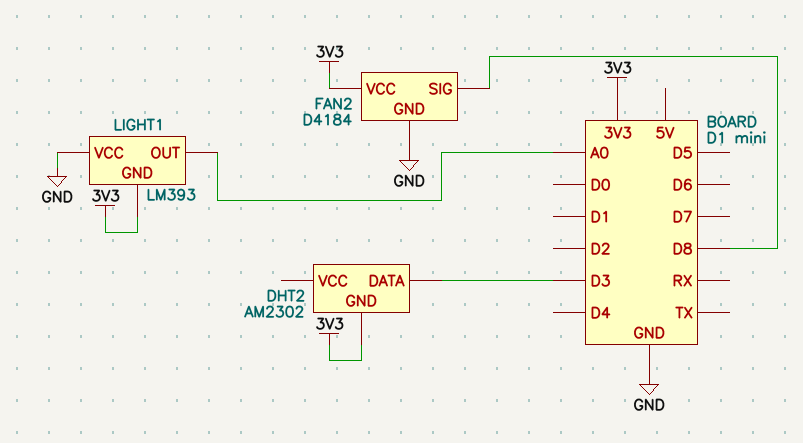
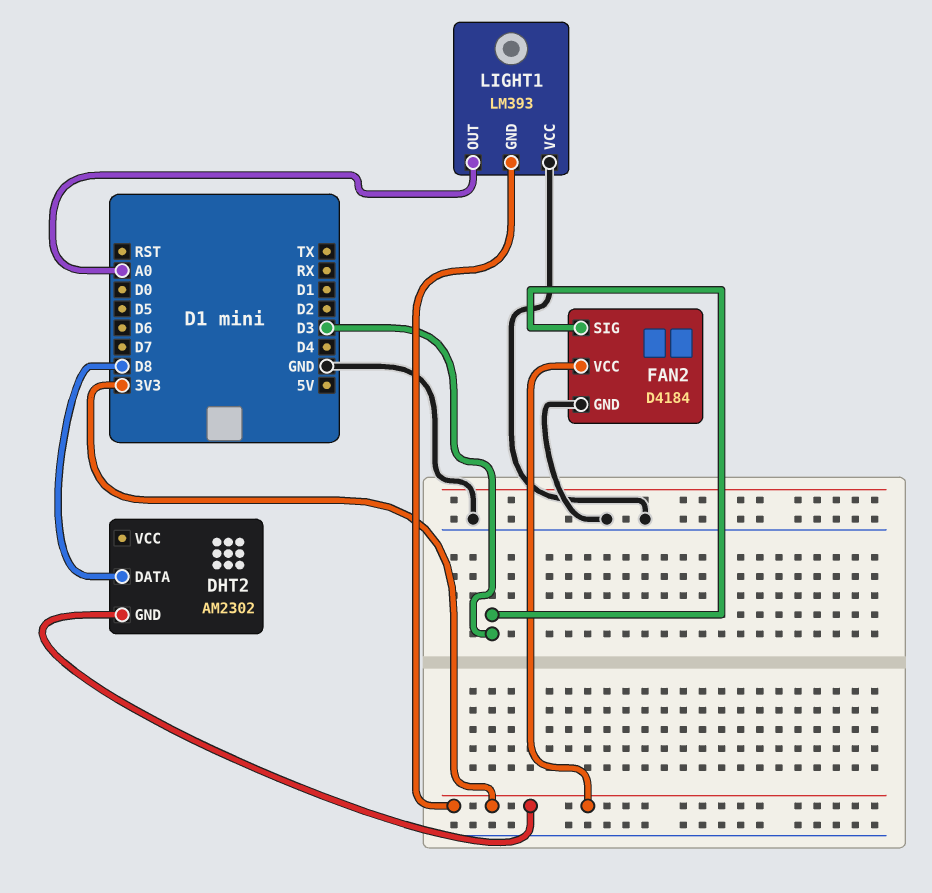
DHT2 pin DATA: D3 -> D8
FAN2 pin SIG: D8 -> D3

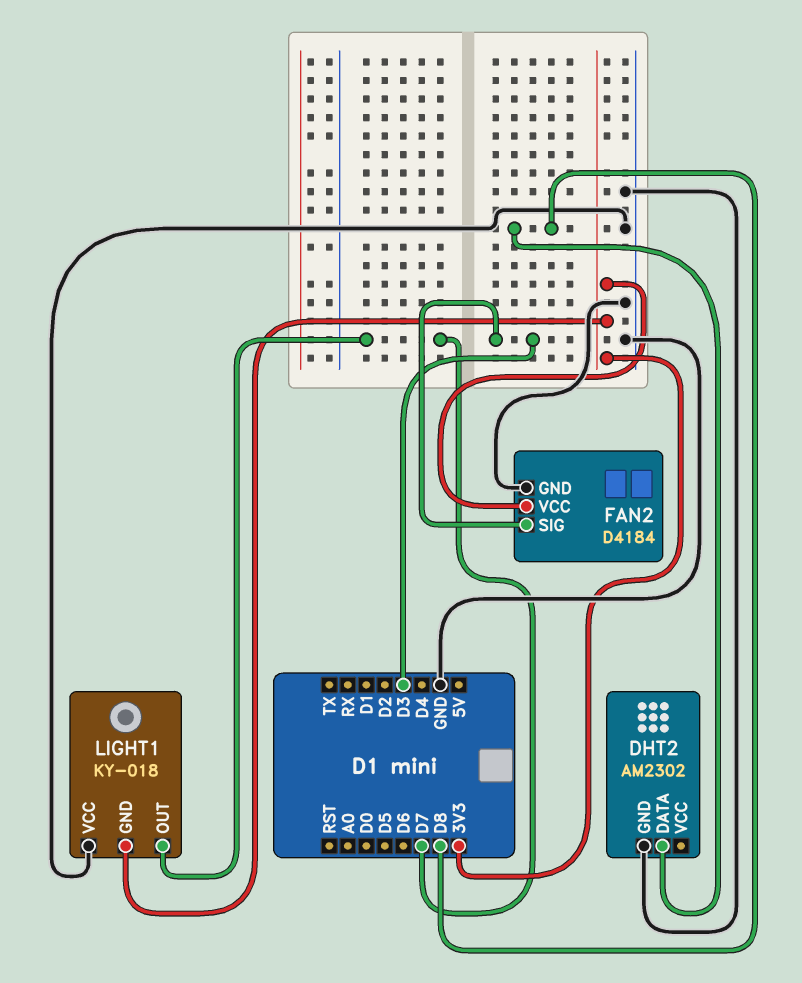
DHT2 pin GND: 3V3 -> GND
LIGHT1: LM393 -> KY-018
LIGHT1 pin OUT: A0 -> D7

> _Exercise_
The whole listing above must be set down again exactly, but without its images.

> _Result_
DHT2 pin DATA: D3 -> D8
FAN2 pin SIG: D8 -> D3

DHT2 pin GND: 3V3 -> GND
LIGHT1: LM393 -> KY-018
LIGHT1 pin OUT: A0 -> D7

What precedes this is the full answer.